→ Provided data:
####
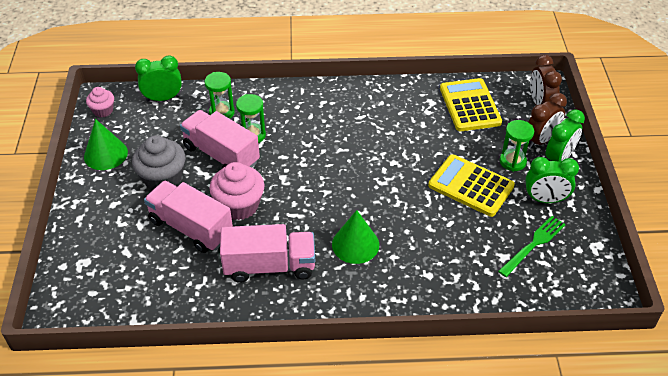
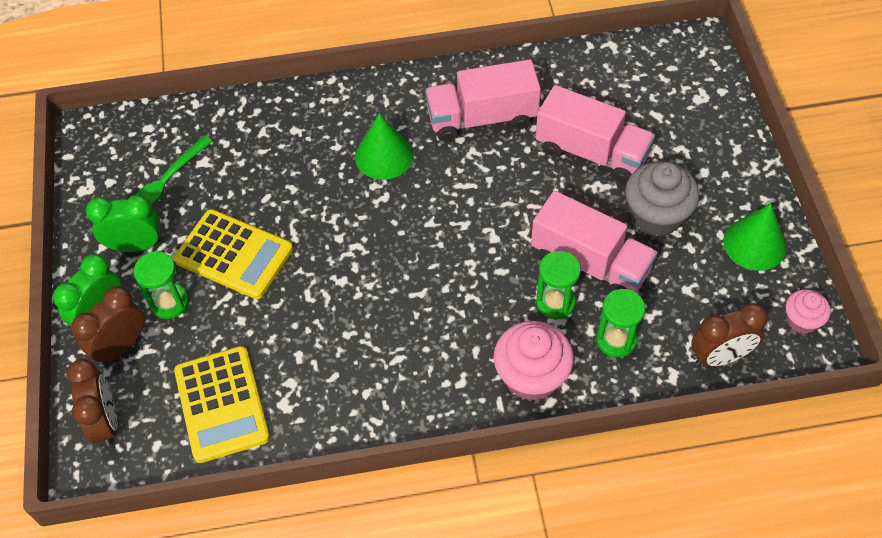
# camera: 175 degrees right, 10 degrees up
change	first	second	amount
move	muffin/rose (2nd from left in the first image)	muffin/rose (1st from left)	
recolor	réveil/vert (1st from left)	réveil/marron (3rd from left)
####
From the first line to the last, copy the listing above exactly and leave out the images.

# camera: 175 degrees right, 10 degrees up
change	first	second	amount
move	muffin/rose (2nd from left in the first image)	muffin/rose (1st from left)	
recolor	réveil/vert (1st from left)	réveil/marron (3rd from left)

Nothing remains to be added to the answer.